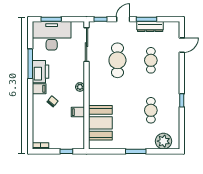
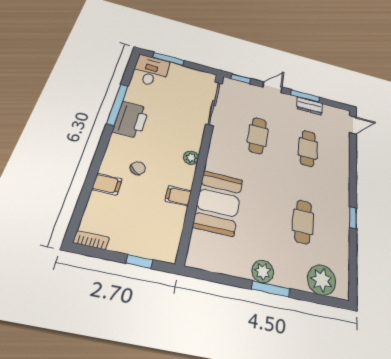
dresser: (150, 27) -> (310, 106), width x0.70
desk: (52, 36) -> (151, 71), width x0.53, depth x0.77
door: (182, 45) -> (353, 125), moved
cafe table: (117, 60) -> (258, 136), width x0.73, depth x0.74
filing cabinet: (39, 89) -> (107, 184), moved
booth: (100, 123) -> (218, 203), moved
plant: (130, 143) -> (263, 271), added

■ Task statement ■
Determine the number of lines above that include the word "width"; the reply is that number only.

■ Response box ■
3